Task statement – Type the data below again exactly. Omit all pictures.

Dataset excerpt –
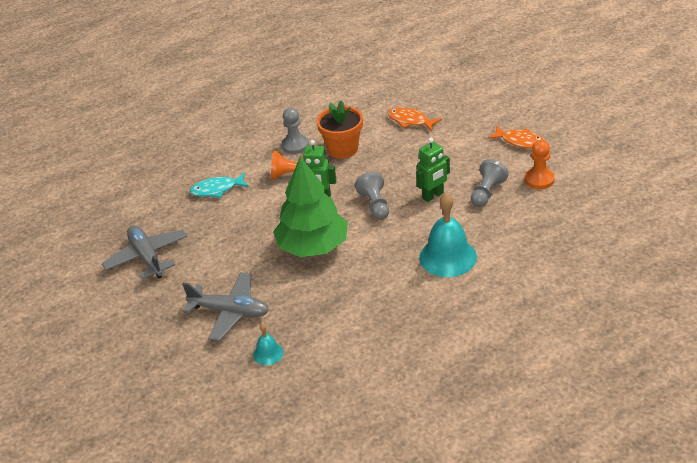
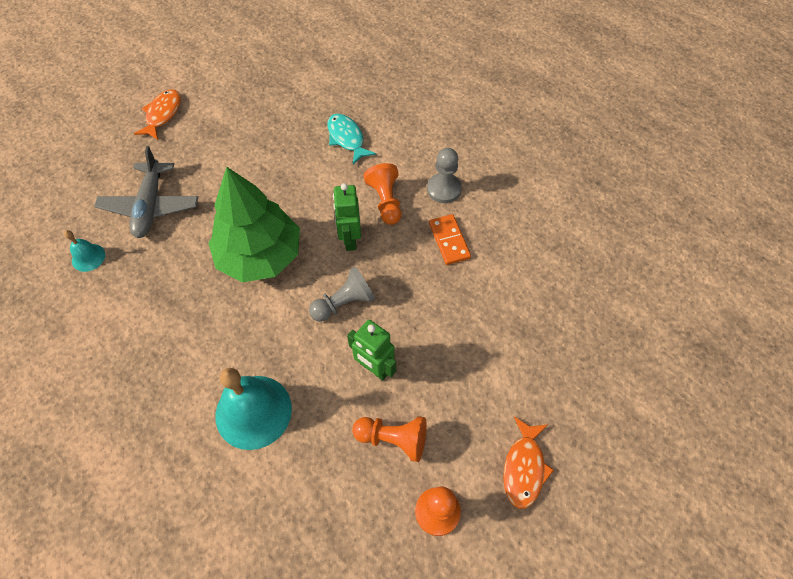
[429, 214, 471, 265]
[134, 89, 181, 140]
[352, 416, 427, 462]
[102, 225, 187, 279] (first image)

Solution –
[429, 214, 471, 265]
[134, 89, 181, 140]
[352, 416, 427, 462]
[102, 225, 187, 279] (first image)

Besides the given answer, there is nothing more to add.